#### Exercise input

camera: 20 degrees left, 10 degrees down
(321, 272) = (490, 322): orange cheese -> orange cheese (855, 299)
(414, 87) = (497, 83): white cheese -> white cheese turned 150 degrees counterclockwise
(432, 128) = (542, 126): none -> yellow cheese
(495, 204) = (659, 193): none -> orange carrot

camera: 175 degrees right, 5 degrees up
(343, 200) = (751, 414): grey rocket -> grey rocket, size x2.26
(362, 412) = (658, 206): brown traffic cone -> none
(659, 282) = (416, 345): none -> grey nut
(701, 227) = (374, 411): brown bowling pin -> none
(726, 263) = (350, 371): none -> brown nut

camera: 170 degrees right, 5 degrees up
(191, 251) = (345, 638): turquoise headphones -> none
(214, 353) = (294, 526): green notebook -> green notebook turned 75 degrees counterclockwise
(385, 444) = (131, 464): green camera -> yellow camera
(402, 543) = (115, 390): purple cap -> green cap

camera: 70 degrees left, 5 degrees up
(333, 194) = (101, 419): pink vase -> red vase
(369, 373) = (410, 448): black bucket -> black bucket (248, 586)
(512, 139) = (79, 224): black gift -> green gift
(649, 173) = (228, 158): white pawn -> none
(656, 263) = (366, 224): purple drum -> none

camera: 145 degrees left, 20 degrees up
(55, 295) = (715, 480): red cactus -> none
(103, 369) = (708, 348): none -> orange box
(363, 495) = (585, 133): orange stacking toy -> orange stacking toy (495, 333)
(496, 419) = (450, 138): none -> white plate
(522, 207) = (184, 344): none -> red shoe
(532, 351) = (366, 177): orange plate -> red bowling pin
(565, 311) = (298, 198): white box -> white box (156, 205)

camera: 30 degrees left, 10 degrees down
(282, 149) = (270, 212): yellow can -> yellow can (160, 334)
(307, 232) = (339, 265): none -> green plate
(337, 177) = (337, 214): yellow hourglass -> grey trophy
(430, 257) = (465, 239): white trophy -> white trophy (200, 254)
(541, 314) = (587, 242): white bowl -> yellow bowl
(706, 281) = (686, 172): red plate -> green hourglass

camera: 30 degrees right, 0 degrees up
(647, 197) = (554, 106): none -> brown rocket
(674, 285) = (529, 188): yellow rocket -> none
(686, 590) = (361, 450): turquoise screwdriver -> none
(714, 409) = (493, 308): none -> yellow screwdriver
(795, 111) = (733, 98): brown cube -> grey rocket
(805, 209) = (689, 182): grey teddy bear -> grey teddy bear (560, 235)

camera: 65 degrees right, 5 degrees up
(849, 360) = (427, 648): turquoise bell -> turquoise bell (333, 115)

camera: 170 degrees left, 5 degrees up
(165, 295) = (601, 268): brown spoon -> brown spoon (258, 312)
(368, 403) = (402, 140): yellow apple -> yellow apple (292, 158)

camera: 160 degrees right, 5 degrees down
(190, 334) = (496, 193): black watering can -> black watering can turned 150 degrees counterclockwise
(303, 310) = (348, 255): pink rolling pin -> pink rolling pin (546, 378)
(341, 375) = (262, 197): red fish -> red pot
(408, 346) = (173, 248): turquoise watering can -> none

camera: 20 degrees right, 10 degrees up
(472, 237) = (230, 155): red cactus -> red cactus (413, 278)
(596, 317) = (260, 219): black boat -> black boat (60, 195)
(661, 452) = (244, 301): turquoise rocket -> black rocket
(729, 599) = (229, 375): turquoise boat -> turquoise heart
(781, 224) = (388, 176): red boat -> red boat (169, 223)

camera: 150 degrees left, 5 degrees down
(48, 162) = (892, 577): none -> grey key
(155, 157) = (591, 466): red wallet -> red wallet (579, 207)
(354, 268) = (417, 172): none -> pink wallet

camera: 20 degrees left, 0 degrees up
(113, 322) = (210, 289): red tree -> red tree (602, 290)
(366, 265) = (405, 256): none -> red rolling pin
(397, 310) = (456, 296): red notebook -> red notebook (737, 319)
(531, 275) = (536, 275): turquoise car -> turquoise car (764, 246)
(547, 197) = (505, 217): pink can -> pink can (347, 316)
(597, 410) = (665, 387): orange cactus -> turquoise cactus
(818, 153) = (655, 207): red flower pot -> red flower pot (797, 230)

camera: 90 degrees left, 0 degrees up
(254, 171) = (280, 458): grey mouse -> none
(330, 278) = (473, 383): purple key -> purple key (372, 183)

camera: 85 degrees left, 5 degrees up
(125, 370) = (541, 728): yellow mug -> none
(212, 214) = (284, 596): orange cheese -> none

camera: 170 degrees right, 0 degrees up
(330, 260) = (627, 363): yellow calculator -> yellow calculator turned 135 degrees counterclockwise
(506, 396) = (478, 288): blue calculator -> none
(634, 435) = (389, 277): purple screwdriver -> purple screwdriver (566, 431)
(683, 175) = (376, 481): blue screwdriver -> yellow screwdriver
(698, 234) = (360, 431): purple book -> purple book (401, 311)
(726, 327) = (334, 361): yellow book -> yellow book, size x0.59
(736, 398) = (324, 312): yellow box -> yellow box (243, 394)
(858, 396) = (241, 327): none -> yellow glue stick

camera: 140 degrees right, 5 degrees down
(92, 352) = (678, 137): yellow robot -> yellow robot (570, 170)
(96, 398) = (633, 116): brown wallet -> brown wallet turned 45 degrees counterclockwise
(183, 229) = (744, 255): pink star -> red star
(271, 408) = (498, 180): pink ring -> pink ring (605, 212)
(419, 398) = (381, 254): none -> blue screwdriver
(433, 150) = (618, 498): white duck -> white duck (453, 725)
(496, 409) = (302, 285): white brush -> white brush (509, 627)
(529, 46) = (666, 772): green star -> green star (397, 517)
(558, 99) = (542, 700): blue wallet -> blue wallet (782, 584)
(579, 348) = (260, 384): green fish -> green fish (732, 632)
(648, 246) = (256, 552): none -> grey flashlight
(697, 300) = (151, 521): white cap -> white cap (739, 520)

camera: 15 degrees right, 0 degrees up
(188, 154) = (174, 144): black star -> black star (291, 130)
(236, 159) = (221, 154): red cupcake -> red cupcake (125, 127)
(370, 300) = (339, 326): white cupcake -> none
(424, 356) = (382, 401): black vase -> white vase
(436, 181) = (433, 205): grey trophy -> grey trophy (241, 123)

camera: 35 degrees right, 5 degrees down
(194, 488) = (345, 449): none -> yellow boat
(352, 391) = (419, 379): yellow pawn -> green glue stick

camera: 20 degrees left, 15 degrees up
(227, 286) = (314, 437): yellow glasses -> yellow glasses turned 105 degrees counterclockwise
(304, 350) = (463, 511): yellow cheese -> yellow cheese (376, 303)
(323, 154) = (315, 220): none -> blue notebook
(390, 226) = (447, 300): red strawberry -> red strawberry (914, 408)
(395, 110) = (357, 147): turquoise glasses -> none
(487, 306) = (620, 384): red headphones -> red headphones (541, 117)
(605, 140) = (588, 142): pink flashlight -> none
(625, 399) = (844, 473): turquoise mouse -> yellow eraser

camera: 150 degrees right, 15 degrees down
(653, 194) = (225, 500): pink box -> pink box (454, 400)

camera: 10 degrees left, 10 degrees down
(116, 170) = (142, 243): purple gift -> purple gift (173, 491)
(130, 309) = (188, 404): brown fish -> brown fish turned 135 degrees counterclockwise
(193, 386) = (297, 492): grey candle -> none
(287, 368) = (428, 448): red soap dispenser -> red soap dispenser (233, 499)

########

▶ What the exercise asks
Your answer should be the lines above from the one containing "(48, 162) = (892, 577): none -> grey key" through the one containing "camera: 85 degrees left, 5 degrees up", copied exactly and with both ends kept.

▶ Answer for the task
(48, 162) = (892, 577): none -> grey key
(155, 157) = (591, 466): red wallet -> red wallet (579, 207)
(354, 268) = (417, 172): none -> pink wallet

camera: 20 degrees left, 0 degrees up
(113, 322) = (210, 289): red tree -> red tree (602, 290)
(366, 265) = (405, 256): none -> red rolling pin
(397, 310) = (456, 296): red notebook -> red notebook (737, 319)
(531, 275) = (536, 275): turquoise car -> turquoise car (764, 246)
(547, 197) = (505, 217): pink can -> pink can (347, 316)
(597, 410) = (665, 387): orange cactus -> turquoise cactus
(818, 153) = (655, 207): red flower pot -> red flower pot (797, 230)

camera: 90 degrees left, 0 degrees up
(254, 171) = (280, 458): grey mouse -> none
(330, 278) = (473, 383): purple key -> purple key (372, 183)

camera: 85 degrees left, 5 degrees up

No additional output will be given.